Please retype the listing below exactly as it stands, skipping any pictures.

Data excerpt:
= = = = =

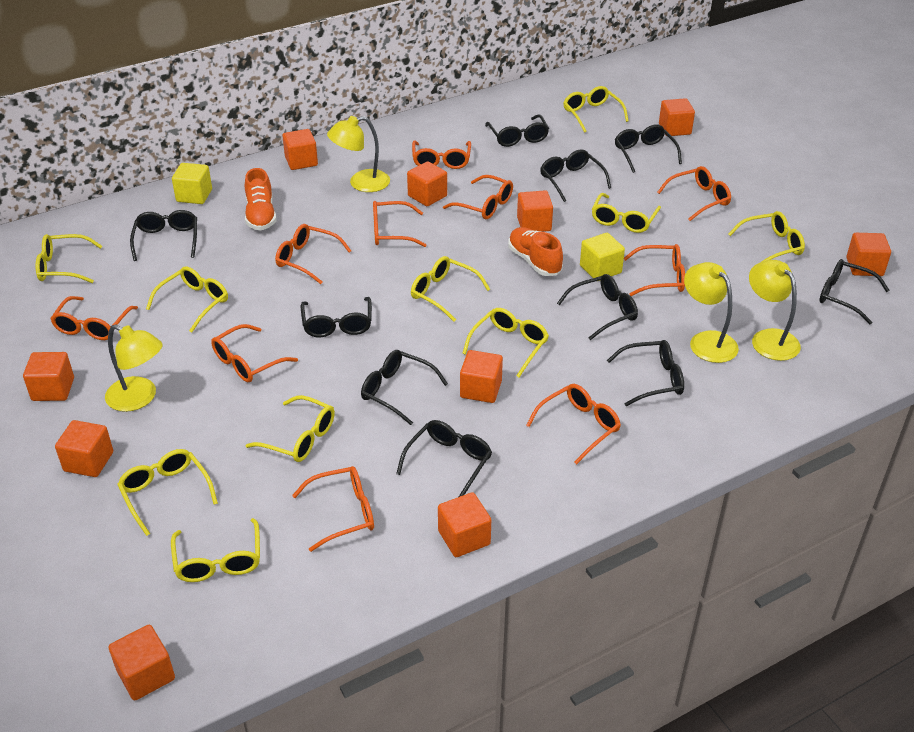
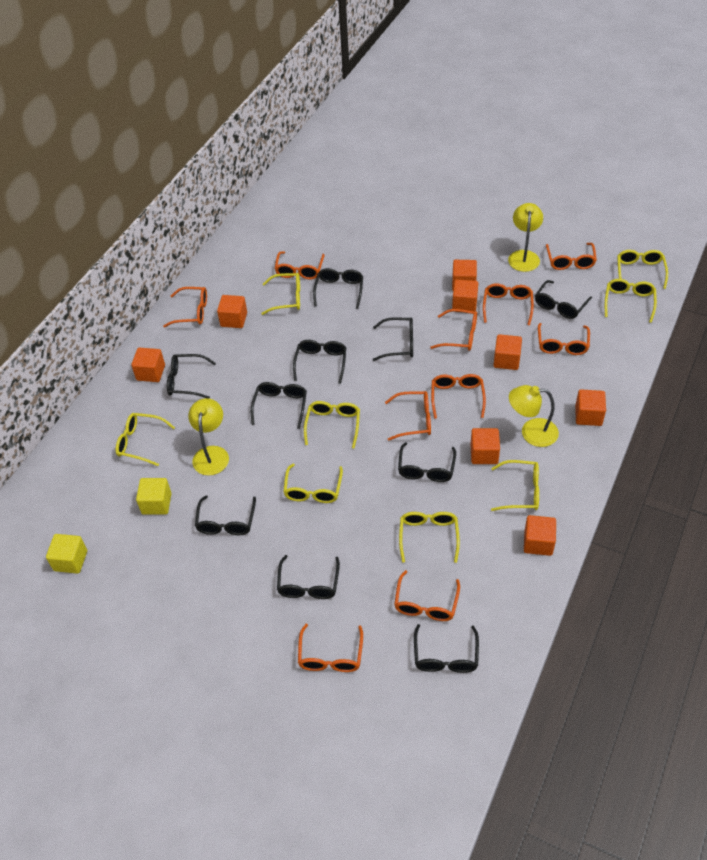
orange cube: 10 -> 8
orange shoe: 2 -> 0
yellow glasses: 10 -> 8
yellow lamp: 4 -> 3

= = = = =

Answer for the task:
orange cube: 10 -> 8
orange shoe: 2 -> 0
yellow glasses: 10 -> 8
yellow lamp: 4 -> 3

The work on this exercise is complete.